__Task item__
Count the lines in the entries below that mention the string "none", then write that number by itself.

----

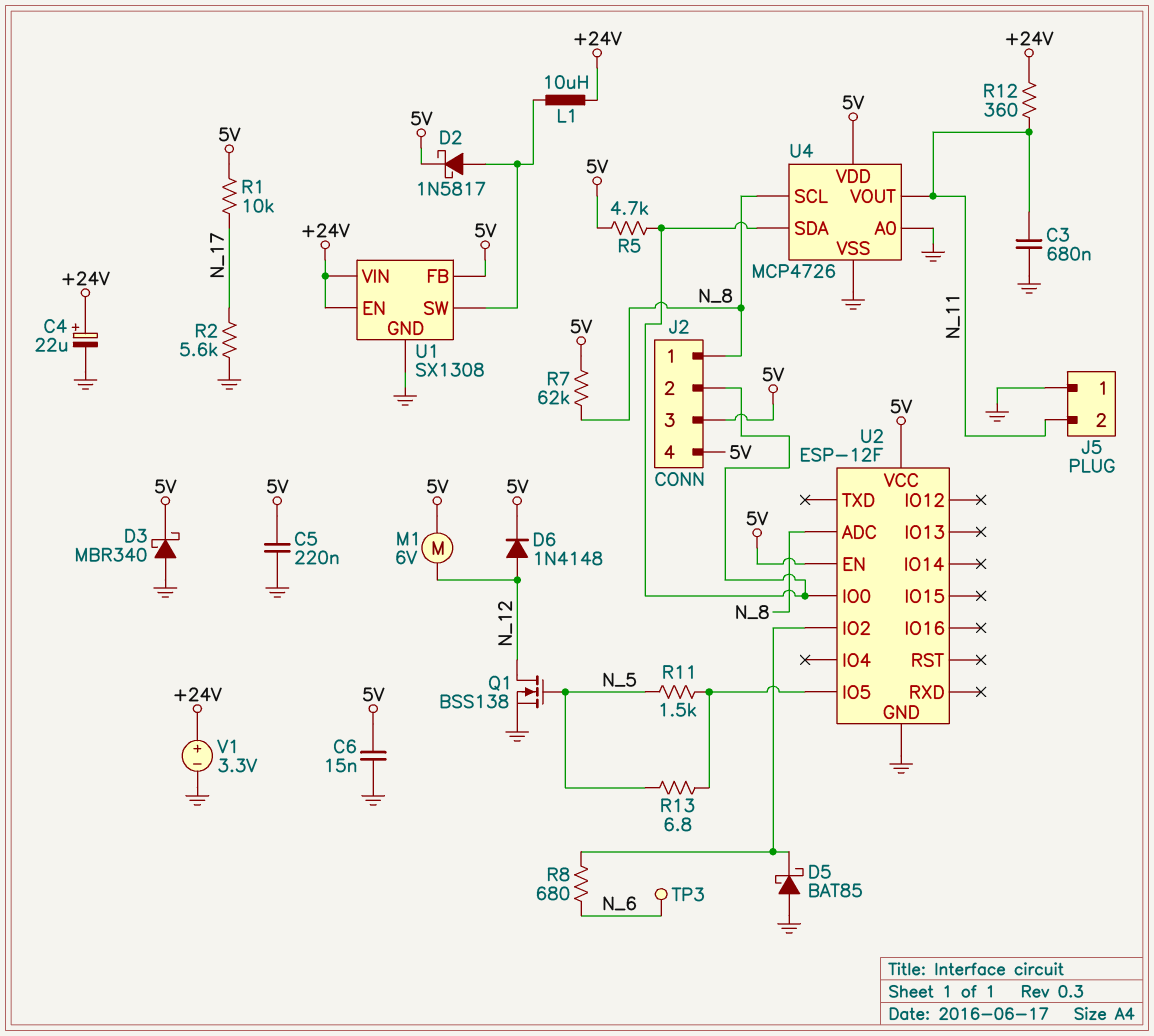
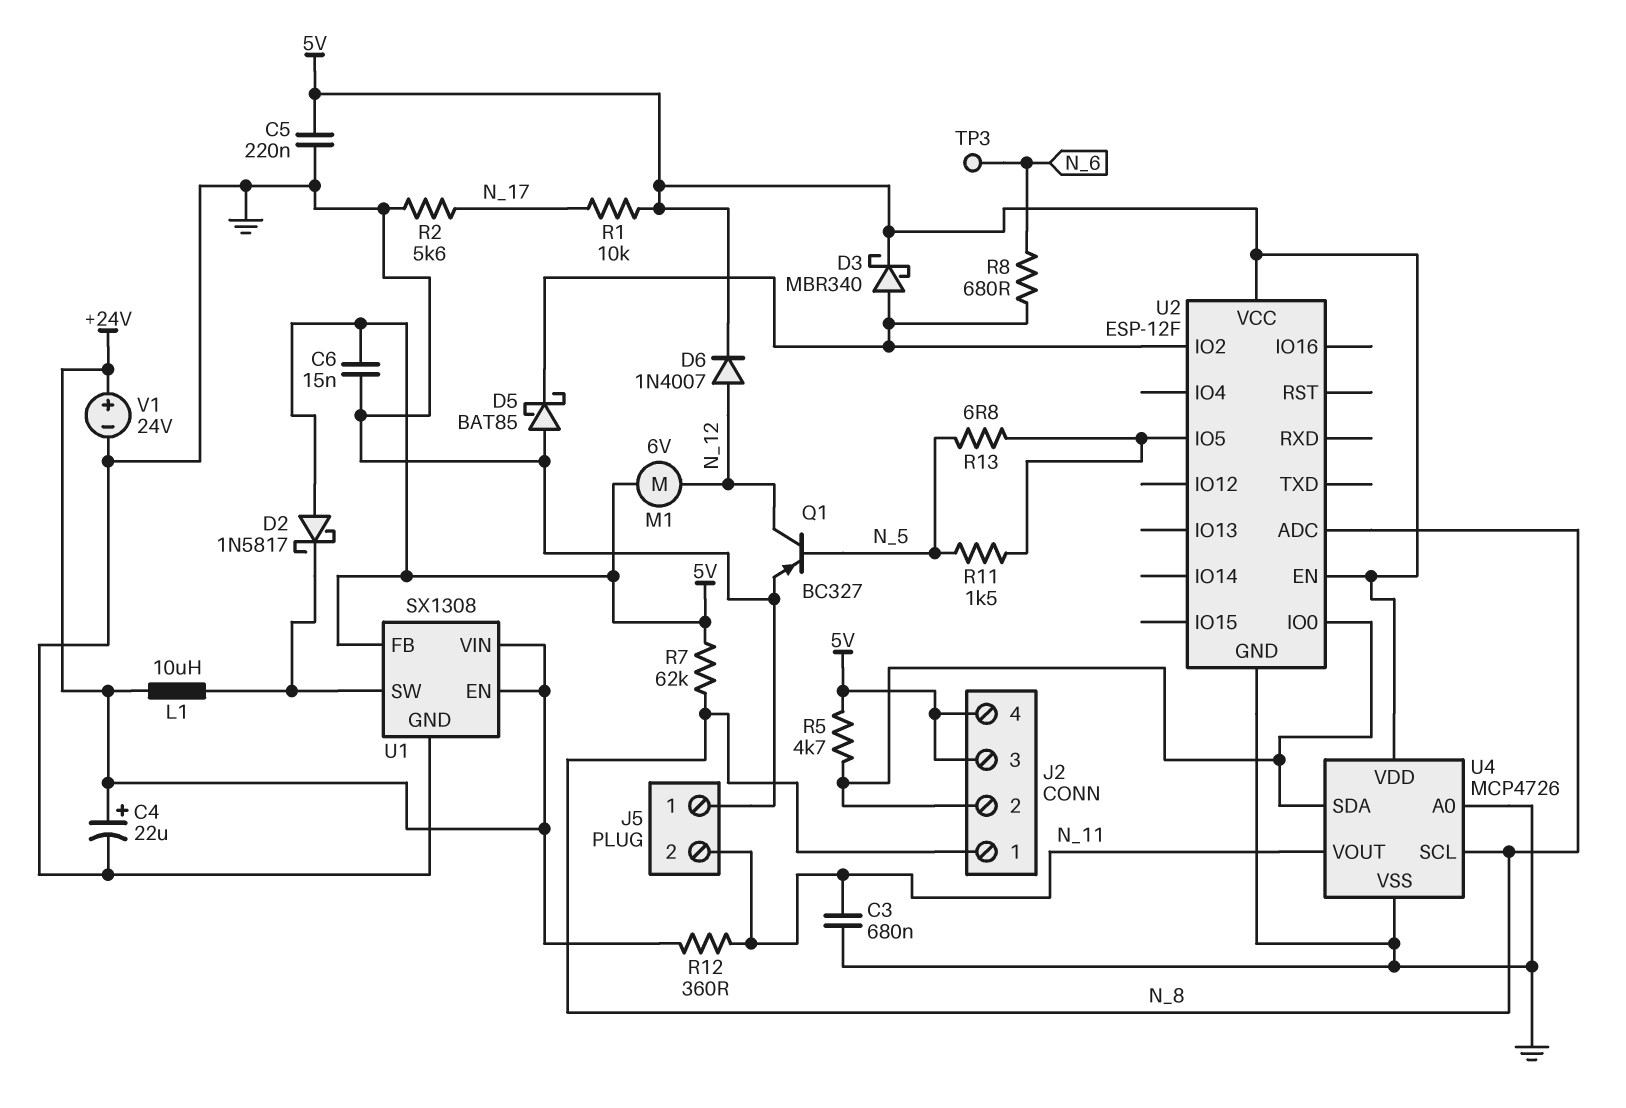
D2: schottky 1N5817 (A U1/SW, K 5V) -> schottky 1N5817 (A 5V, K U1/SW)
D3: schottky MBR340 (A GND, K 5V) -> schottky MBR340 (A U2/IO2, K 5V)
D6: diode 1N4148 (A N_12, K 5V) -> diode 1N4007 (A N_12, K 5V)
Q1: NMOS BSS138 (G N_5, D N_12, S GND) -> PNP BC327 (B N_5, C N_12, E GND)
V1: 3.3V (plus +24V, minus GND) -> 24V (plus +24V, minus GND)

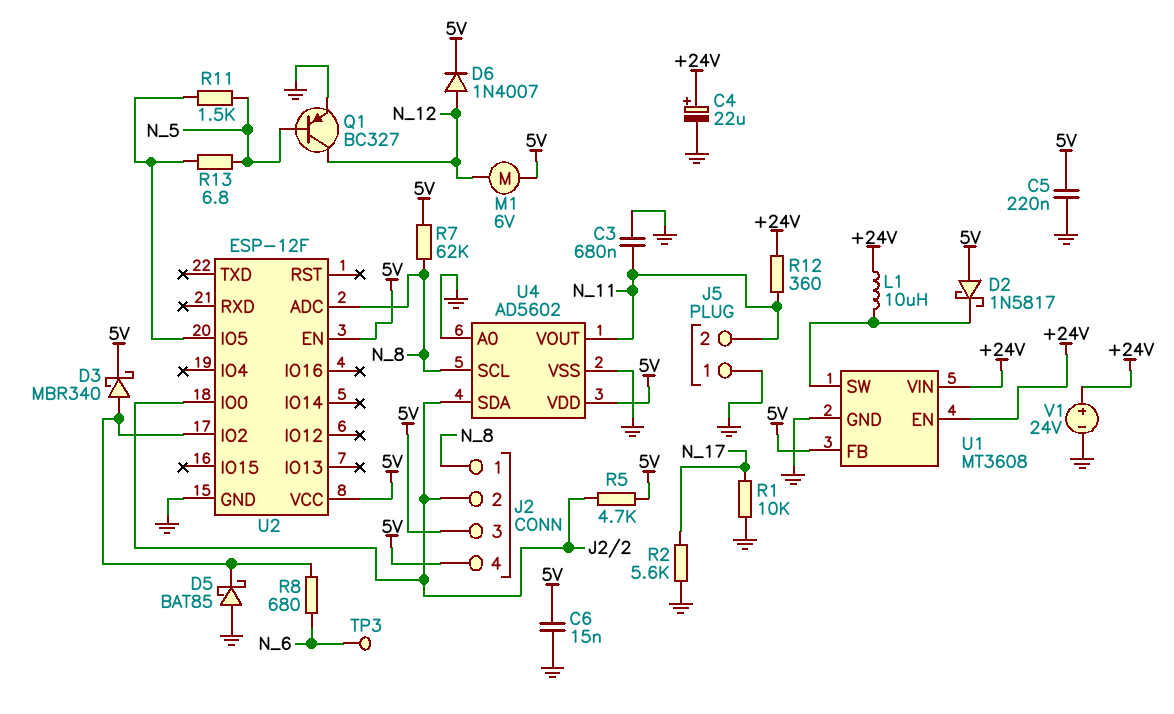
R1: 10k (5V, N_17) -> 10k (GND, N_17)
U1: SX1308 -> MT3608
U4: MCP4726 -> AD5602

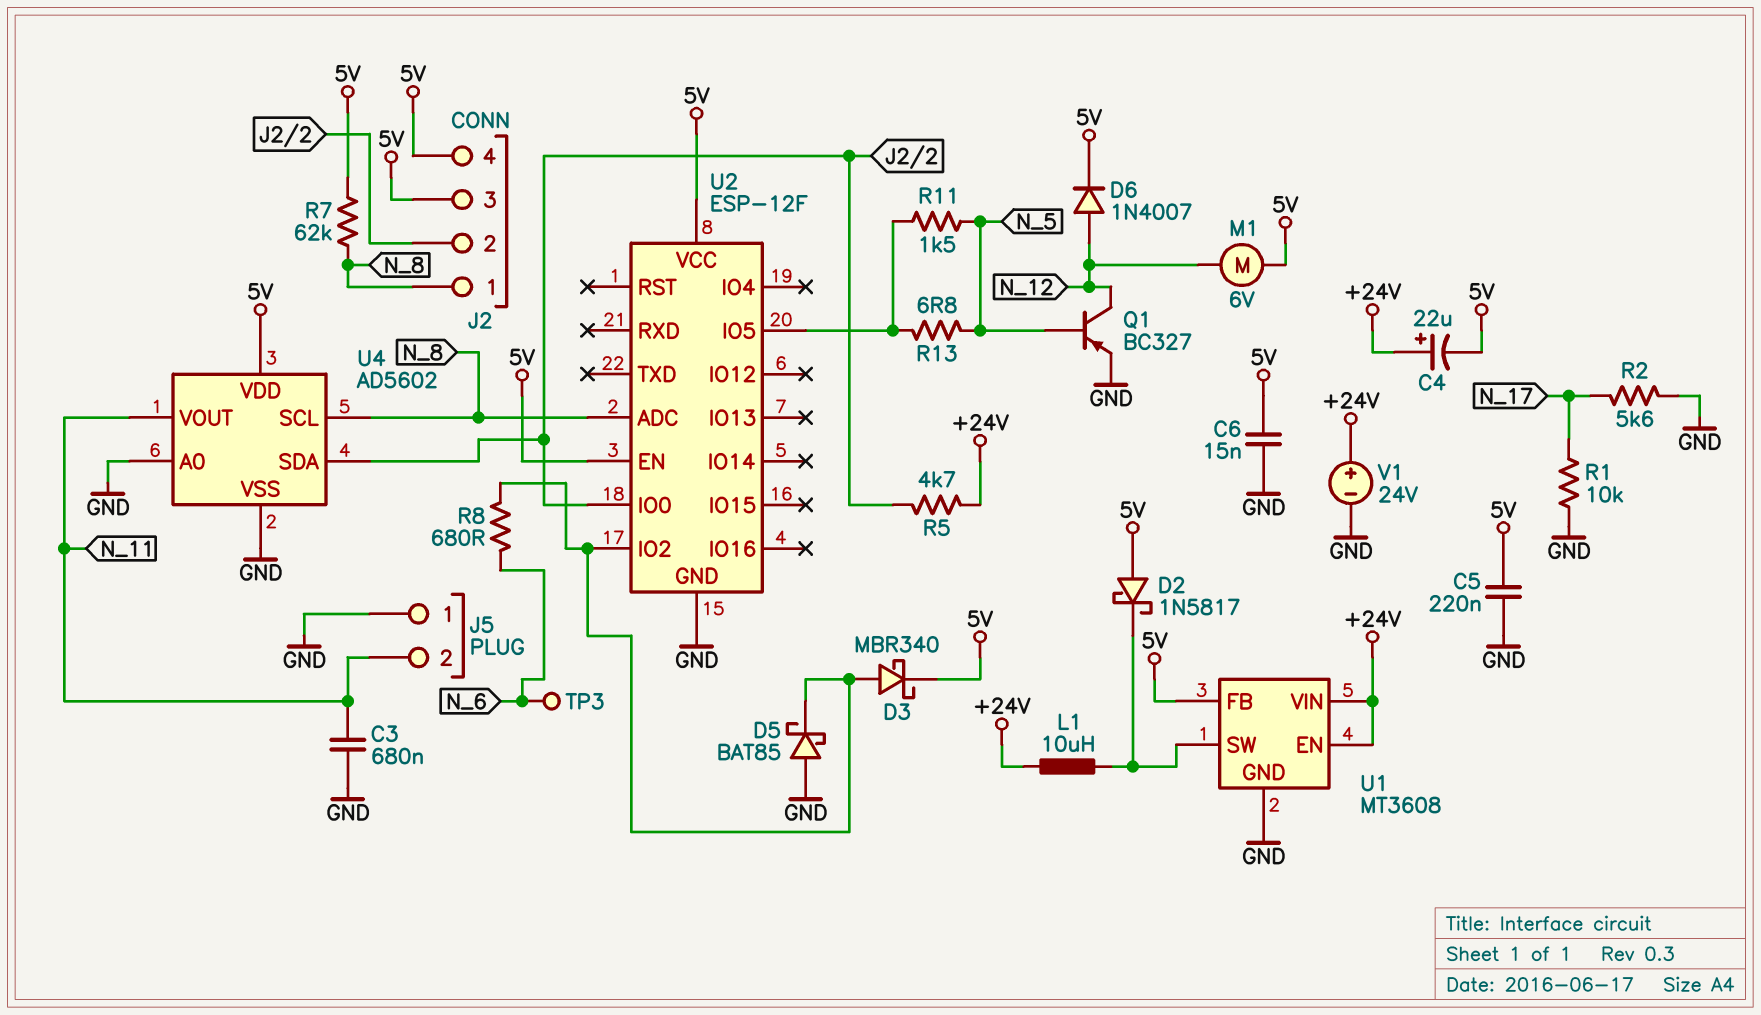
C4: 22uF (plus +24V, minus GND) -> 22uF (plus +24V, minus 5V)
R5: 4.7k (5V, J2/2) -> 4.7k (+24V, J2/2)
R12: 360 (+24V, N_11) -> none

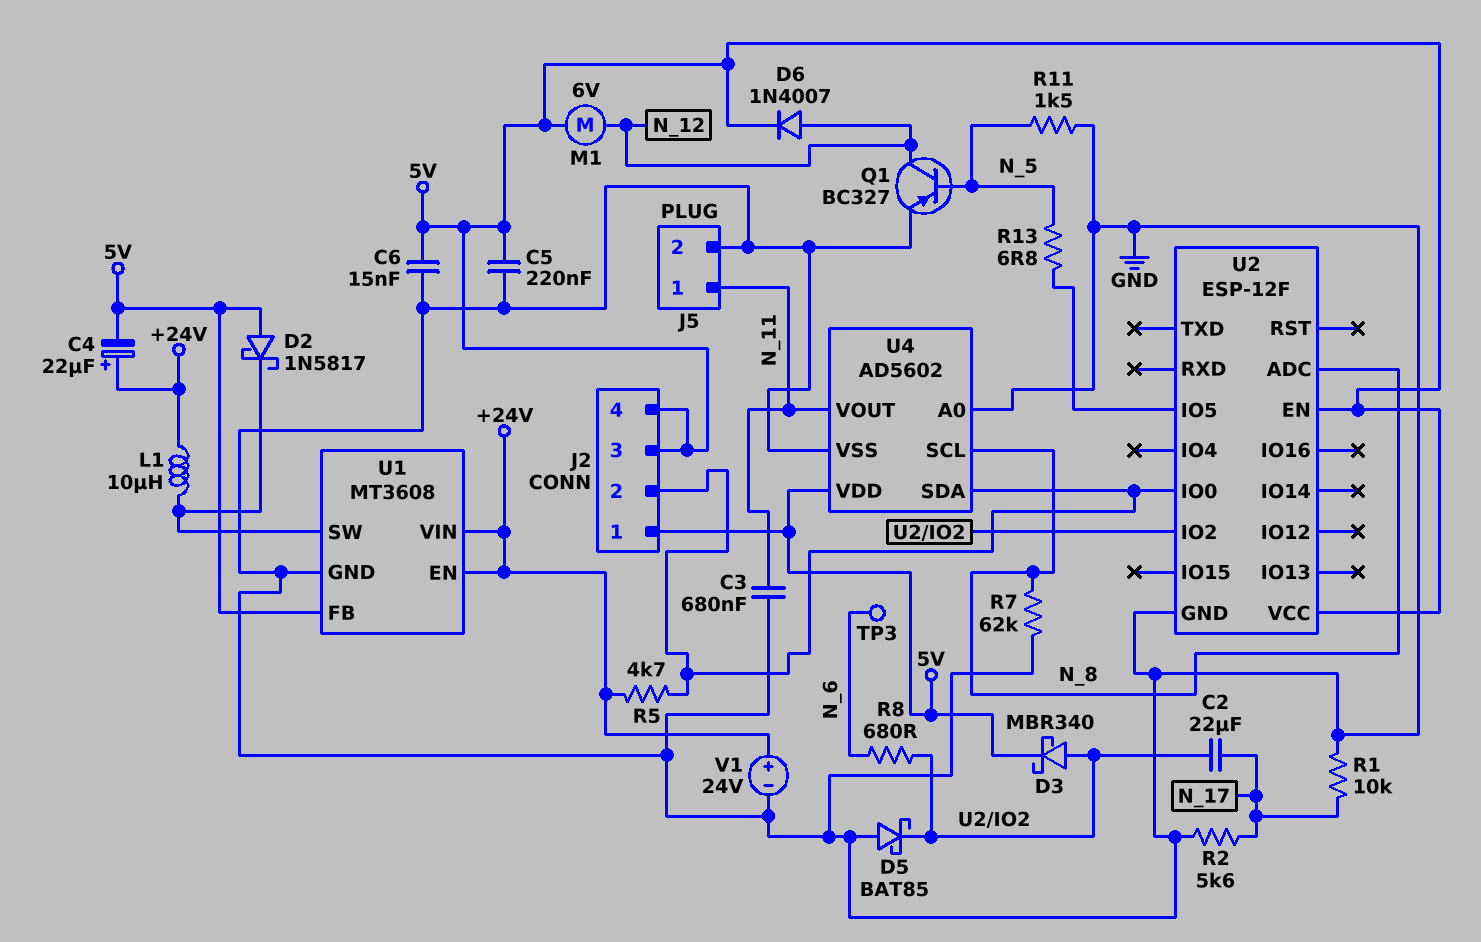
C2: none -> 22uF (N_17, U2/IO2)
J2 pin 1: N_8 -> 5V
J5 pin 1: GND -> N_11
J5 pin 2: N_11 -> GND
R7: 62k (5V, N_8) -> 62k (GND, N_8)
R11: 1.5k (N_5, U2/IO5) -> 1.5k (GND, N_5)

----

__Result of this exercise__
2